*** Opening INFORMATION GIVEN ***

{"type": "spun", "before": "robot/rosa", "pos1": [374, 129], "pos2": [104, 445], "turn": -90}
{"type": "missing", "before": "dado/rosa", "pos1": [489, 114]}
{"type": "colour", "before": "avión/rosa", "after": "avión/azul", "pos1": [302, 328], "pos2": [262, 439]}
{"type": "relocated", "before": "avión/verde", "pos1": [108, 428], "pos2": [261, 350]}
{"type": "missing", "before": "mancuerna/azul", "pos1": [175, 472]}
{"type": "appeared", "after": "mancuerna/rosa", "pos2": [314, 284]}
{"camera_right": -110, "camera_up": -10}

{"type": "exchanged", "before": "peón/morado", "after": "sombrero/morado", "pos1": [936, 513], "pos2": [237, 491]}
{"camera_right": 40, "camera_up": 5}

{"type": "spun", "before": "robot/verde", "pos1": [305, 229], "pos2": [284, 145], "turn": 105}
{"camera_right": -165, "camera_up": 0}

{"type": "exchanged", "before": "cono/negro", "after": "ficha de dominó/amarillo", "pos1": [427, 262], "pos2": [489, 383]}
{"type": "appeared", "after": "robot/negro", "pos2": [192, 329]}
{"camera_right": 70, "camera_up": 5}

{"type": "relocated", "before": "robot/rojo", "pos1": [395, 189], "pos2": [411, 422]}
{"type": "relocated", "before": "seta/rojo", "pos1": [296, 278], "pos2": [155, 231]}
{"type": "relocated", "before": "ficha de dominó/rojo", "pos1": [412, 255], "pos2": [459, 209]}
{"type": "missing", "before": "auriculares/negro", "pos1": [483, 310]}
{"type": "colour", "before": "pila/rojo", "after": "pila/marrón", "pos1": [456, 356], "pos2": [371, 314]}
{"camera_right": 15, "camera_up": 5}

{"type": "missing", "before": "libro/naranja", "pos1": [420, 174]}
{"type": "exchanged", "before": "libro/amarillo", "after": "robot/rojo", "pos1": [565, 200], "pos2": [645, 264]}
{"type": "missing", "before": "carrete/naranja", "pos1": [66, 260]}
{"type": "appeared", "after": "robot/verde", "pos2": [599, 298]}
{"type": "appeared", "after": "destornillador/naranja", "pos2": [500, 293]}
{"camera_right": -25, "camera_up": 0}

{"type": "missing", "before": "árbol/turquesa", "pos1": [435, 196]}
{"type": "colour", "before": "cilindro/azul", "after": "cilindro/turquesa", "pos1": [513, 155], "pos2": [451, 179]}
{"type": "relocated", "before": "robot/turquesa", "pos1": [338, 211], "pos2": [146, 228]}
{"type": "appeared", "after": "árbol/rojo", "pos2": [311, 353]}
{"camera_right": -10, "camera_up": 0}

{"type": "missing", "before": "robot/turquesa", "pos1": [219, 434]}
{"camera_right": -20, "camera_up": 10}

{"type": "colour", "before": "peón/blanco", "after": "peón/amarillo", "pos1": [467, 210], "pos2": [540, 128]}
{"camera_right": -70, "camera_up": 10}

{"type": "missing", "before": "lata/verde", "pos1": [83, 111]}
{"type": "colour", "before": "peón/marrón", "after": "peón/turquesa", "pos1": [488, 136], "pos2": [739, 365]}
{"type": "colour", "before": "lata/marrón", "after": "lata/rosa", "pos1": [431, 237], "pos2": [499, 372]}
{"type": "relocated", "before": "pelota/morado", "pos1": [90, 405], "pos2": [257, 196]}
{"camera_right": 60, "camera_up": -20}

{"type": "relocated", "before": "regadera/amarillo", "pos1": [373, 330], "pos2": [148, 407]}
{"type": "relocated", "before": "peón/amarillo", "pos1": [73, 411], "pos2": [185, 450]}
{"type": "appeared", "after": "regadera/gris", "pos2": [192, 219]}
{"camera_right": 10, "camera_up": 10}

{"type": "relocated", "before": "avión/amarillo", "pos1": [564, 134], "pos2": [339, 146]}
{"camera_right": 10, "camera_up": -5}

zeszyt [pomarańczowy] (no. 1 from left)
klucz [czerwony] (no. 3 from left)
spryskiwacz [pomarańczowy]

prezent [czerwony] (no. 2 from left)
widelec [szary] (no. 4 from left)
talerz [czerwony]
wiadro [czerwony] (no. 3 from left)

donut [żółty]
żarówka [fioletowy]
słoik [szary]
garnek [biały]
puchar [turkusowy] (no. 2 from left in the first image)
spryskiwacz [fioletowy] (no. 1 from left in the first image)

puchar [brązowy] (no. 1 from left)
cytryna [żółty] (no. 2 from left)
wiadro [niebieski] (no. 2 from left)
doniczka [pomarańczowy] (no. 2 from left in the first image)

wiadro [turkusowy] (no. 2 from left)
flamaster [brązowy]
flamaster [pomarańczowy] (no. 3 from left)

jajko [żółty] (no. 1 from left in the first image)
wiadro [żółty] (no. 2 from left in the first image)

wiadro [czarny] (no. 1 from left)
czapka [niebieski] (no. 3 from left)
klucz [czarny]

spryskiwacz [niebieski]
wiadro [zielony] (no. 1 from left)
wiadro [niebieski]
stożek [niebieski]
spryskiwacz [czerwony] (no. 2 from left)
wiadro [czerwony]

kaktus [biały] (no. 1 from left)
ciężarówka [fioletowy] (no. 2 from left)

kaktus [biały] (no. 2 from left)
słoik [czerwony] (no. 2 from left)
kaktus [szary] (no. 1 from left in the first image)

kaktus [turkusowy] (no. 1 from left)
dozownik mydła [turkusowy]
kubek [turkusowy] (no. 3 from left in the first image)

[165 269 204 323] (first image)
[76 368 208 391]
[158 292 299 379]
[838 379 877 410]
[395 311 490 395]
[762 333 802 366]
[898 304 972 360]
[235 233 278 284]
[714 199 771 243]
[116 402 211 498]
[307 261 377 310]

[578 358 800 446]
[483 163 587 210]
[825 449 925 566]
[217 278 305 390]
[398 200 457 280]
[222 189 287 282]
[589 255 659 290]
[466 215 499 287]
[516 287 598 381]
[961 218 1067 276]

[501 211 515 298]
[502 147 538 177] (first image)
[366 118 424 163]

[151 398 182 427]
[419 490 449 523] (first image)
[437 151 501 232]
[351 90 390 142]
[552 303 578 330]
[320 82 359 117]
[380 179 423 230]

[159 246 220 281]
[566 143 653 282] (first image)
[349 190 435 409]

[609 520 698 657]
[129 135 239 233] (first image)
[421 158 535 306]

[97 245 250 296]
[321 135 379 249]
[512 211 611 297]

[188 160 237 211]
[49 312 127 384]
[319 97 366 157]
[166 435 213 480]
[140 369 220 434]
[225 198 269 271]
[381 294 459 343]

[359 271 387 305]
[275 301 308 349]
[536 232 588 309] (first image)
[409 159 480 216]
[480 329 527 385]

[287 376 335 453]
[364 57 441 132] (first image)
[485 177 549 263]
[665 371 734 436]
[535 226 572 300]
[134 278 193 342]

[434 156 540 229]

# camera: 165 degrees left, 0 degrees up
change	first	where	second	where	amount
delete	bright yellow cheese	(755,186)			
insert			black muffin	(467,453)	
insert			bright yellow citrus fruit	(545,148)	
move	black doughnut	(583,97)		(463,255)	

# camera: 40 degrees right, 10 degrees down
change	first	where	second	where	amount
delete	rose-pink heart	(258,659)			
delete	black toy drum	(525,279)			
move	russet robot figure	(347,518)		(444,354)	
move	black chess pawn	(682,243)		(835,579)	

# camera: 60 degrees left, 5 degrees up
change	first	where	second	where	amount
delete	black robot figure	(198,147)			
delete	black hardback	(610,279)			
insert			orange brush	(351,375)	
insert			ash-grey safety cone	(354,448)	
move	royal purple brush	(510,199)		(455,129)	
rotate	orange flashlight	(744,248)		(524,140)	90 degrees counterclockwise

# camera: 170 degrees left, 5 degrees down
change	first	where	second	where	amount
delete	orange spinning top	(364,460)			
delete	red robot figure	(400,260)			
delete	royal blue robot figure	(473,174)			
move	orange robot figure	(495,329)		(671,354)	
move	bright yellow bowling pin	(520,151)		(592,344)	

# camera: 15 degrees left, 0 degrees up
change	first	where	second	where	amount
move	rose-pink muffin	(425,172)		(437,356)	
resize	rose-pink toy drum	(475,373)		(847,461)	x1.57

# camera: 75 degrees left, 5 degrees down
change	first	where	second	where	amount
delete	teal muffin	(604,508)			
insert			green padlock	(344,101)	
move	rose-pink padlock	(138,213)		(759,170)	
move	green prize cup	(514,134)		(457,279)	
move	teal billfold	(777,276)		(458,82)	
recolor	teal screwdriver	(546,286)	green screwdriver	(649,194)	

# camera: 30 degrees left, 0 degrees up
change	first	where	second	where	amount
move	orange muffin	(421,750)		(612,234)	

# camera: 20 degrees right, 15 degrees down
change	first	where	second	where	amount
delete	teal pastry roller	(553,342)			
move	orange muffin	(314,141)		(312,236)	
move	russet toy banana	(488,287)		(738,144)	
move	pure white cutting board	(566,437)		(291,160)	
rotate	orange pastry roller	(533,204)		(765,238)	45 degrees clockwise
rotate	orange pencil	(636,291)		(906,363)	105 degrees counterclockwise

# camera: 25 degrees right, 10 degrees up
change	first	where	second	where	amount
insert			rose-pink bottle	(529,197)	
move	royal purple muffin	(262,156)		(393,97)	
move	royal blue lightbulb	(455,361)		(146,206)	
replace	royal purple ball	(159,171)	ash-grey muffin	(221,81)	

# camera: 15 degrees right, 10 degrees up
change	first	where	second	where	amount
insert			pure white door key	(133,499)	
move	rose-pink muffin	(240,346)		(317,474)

*** Closing INFORMATION GIVEN ***

Work out how many lines in the data hold the word "mancuerna"; reply with the number alone.

2